**EXTRACTED DATA:**
────────

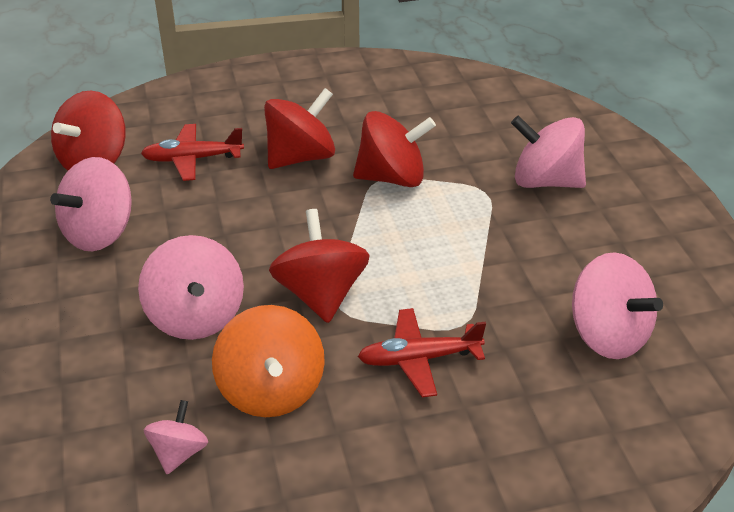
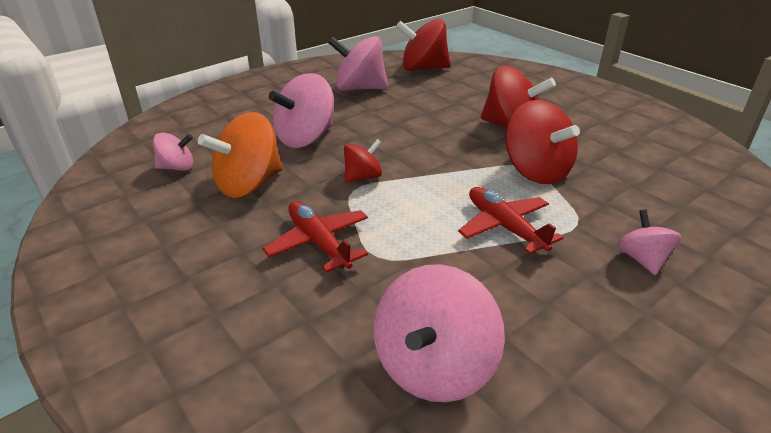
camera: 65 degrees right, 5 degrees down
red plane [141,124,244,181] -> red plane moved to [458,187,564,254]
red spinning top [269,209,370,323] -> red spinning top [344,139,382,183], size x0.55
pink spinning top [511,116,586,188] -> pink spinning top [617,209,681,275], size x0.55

────────

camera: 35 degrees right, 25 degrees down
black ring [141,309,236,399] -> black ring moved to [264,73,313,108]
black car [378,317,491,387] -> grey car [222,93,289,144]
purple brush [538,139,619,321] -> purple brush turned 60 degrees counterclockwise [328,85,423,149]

────────

**BRIEF:**
Scan the entries above. Copy each line that has the string "degrees".

**THE COMPLETED TASK:**
camera: 65 degrees right, 5 degrees down
camera: 35 degrees right, 25 degrees down
purple brush [538,139,619,321] -> purple brush turned 60 degrees counterclockwise [328,85,423,149]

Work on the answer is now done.